----- DATA FOR THIS EXERCISE -----
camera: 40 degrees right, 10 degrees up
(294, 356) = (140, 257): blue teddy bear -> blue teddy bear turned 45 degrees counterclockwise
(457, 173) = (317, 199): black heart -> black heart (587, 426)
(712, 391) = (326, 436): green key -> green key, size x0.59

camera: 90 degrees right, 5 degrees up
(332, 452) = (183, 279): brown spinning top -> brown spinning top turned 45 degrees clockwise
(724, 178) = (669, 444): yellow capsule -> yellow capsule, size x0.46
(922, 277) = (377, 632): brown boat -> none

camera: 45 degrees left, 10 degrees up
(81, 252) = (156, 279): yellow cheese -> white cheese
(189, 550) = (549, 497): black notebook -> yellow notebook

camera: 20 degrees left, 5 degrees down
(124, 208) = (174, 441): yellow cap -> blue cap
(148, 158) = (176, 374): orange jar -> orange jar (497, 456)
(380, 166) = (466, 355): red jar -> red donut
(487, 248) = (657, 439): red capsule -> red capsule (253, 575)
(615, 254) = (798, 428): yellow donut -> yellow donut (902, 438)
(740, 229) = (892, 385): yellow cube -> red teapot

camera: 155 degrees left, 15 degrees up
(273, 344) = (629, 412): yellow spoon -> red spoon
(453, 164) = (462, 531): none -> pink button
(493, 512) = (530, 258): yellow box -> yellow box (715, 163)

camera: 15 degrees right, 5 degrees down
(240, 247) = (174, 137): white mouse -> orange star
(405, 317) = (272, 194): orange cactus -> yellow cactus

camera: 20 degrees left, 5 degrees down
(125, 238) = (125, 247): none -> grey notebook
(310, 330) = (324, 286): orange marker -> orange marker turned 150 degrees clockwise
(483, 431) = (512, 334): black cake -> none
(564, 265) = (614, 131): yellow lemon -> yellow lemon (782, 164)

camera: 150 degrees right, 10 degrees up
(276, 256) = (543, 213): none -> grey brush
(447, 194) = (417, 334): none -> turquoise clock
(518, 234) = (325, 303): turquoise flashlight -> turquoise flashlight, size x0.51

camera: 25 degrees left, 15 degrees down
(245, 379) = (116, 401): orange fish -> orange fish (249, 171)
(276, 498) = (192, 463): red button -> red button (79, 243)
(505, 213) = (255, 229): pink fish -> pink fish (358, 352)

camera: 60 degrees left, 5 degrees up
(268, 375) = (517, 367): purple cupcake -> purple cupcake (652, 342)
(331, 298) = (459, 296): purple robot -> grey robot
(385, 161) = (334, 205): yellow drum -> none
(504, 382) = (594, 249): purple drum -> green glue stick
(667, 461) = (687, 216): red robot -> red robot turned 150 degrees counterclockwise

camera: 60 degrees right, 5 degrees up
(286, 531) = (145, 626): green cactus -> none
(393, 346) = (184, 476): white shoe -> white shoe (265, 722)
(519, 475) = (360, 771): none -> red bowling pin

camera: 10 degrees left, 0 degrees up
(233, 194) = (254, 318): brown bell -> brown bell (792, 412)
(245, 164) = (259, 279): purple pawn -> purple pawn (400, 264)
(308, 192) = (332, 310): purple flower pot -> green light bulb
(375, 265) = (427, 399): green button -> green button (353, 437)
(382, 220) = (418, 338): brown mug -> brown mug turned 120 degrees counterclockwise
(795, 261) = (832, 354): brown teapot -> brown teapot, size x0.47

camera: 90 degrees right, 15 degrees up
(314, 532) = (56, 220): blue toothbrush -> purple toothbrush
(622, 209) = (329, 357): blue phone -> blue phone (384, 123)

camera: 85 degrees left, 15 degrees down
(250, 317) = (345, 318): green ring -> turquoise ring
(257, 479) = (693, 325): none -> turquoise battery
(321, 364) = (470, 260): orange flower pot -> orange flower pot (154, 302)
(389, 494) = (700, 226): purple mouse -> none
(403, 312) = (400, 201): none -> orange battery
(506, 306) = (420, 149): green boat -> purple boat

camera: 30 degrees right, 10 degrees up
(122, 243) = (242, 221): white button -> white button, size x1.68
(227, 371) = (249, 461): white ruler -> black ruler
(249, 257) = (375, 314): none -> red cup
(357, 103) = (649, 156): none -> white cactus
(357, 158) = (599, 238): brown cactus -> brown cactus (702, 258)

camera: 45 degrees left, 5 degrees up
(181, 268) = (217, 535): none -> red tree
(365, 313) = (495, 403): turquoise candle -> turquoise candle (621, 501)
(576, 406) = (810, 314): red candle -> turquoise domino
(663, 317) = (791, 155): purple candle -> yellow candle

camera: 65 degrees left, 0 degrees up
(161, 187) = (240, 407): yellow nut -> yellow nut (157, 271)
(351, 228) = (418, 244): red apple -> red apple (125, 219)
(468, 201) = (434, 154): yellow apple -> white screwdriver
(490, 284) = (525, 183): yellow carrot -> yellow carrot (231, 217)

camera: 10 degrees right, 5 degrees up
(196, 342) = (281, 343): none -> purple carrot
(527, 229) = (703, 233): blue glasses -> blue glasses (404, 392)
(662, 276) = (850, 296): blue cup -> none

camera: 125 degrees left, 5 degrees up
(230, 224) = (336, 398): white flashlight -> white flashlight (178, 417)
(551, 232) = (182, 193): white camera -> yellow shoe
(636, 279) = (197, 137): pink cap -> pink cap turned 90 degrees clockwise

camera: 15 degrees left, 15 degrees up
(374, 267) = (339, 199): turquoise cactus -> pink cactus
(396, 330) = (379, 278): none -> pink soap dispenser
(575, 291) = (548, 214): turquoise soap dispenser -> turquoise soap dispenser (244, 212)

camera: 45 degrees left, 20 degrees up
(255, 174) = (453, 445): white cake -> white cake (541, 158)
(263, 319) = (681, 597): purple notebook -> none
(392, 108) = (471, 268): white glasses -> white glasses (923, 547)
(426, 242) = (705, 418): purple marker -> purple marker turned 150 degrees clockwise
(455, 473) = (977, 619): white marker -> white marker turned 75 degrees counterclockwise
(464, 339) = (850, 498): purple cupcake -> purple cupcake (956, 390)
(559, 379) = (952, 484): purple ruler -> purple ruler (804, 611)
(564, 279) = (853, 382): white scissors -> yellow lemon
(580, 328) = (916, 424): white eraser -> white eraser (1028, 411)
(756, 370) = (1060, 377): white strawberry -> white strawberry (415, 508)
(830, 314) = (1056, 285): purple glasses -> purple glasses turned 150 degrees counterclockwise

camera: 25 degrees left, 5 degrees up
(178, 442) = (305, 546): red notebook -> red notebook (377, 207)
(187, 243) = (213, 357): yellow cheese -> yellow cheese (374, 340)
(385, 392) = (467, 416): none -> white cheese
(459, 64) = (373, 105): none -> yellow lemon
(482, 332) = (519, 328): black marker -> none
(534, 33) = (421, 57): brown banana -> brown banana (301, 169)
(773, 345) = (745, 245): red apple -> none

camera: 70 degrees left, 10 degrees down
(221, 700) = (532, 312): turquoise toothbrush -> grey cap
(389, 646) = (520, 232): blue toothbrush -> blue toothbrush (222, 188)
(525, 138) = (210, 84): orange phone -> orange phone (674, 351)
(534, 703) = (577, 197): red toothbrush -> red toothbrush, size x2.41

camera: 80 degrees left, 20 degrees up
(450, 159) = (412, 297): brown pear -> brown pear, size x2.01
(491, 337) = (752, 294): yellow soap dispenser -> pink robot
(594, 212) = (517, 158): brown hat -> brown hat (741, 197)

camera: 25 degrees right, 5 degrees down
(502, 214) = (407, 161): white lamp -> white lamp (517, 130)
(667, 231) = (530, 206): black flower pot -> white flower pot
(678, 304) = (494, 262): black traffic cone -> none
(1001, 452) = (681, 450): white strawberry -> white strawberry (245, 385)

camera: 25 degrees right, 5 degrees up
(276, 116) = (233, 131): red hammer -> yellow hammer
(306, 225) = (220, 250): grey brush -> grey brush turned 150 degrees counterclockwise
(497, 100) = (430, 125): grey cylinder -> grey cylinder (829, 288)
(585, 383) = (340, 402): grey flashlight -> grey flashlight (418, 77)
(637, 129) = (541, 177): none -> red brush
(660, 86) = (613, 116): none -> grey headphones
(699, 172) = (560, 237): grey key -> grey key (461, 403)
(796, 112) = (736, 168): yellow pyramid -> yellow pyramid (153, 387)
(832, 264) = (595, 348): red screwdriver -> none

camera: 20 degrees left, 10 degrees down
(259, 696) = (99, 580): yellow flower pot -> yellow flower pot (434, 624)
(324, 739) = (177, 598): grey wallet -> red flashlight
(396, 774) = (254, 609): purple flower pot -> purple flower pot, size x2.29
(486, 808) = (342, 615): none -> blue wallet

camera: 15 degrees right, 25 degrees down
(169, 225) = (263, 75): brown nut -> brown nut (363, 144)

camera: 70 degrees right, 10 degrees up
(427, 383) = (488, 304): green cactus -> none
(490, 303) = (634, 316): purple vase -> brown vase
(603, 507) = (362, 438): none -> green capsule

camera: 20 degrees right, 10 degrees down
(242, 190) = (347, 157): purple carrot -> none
-----
WHAT TO WORK ON - Look through the records and copy down every line that holds "shoe".

EXPECTED OUTPUT -
(393, 346) = (184, 476): white shoe -> white shoe (265, 722)
(551, 232) = (182, 193): white camera -> yellow shoe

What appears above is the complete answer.